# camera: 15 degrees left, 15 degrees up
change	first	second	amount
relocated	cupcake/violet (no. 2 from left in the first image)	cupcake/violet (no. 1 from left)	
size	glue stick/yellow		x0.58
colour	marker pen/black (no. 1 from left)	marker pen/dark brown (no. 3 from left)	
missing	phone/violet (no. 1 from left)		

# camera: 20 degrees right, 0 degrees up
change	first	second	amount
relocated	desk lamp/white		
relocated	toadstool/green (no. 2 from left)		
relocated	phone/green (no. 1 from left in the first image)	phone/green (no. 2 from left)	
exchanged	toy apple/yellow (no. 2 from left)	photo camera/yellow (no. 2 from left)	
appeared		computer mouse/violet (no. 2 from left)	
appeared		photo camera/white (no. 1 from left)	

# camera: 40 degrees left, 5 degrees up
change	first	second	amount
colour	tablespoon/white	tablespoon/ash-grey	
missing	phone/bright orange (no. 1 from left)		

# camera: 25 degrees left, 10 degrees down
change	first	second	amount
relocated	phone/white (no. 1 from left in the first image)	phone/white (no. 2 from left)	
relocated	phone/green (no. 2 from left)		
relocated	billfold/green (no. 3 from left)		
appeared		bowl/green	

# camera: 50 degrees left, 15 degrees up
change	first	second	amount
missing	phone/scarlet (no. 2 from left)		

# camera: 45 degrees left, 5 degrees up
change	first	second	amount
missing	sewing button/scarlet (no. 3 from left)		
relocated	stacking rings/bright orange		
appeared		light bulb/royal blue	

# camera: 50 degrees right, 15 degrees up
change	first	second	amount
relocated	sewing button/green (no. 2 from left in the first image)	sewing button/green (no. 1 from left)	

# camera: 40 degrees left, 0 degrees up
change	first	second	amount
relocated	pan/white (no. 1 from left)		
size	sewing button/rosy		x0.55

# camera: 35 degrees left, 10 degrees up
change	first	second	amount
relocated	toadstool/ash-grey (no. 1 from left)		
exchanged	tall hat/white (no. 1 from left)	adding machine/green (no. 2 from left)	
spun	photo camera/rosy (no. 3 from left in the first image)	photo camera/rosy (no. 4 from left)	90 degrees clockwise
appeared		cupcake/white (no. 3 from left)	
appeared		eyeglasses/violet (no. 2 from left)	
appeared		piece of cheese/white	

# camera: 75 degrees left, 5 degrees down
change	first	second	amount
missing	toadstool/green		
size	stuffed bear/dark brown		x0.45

(Work item)
Output all entries exactly as given above.

(Written solution)
# camera: 15 degrees left, 15 degrees up
change	first	second	amount
relocated	cupcake/violet (no. 2 from left in the first image)	cupcake/violet (no. 1 from left)	
size	glue stick/yellow		x0.58
colour	marker pen/black (no. 1 from left)	marker pen/dark brown (no. 3 from left)	
missing	phone/violet (no. 1 from left)		

# camera: 20 degrees right, 0 degrees up
change	first	second	amount
relocated	desk lamp/white		
relocated	toadstool/green (no. 2 from left)		
relocated	phone/green (no. 1 from left in the first image)	phone/green (no. 2 from left)	
exchanged	toy apple/yellow (no. 2 from left)	photo camera/yellow (no. 2 from left)	
appeared		computer mouse/violet (no. 2 from left)	
appeared		photo camera/white (no. 1 from left)	

# camera: 40 degrees left, 5 degrees up
change	first	second	amount
colour	tablespoon/white	tablespoon/ash-grey	
missing	phone/bright orange (no. 1 from left)		

# camera: 25 degrees left, 10 degrees down
change	first	second	amount
relocated	phone/white (no. 1 from left in the first image)	phone/white (no. 2 from left)	
relocated	phone/green (no. 2 from left)		
relocated	billfold/green (no. 3 from left)		
appeared		bowl/green	

# camera: 50 degrees left, 15 degrees up
change	first	second	amount
missing	phone/scarlet (no. 2 from left)		

# camera: 45 degrees left, 5 degrees up
change	first	second	amount
missing	sewing button/scarlet (no. 3 from left)		
relocated	stacking rings/bright orange		
appeared		light bulb/royal blue	

# camera: 50 degrees right, 15 degrees up
change	first	second	amount
relocated	sewing button/green (no. 2 from left in the first image)	sewing button/green (no. 1 from left)	

# camera: 40 degrees left, 0 degrees up
change	first	second	amount
relocated	pan/white (no. 1 from left)		
size	sewing button/rosy		x0.55

# camera: 35 degrees left, 10 degrees up
change	first	second	amount
relocated	toadstool/ash-grey (no. 1 from left)		
exchanged	tall hat/white (no. 1 from left)	adding machine/green (no. 2 from left)	
spun	photo camera/rosy (no. 3 from left in the first image)	photo camera/rosy (no. 4 from left)	90 degrees clockwise
appeared		cupcake/white (no. 3 from left)	
appeared		eyeglasses/violet (no. 2 from left)	
appeared		piece of cheese/white	

# camera: 75 degrees left, 5 degrees down
change	first	second	amount
missing	toadstool/green		
size	stuffed bear/dark brown		x0.45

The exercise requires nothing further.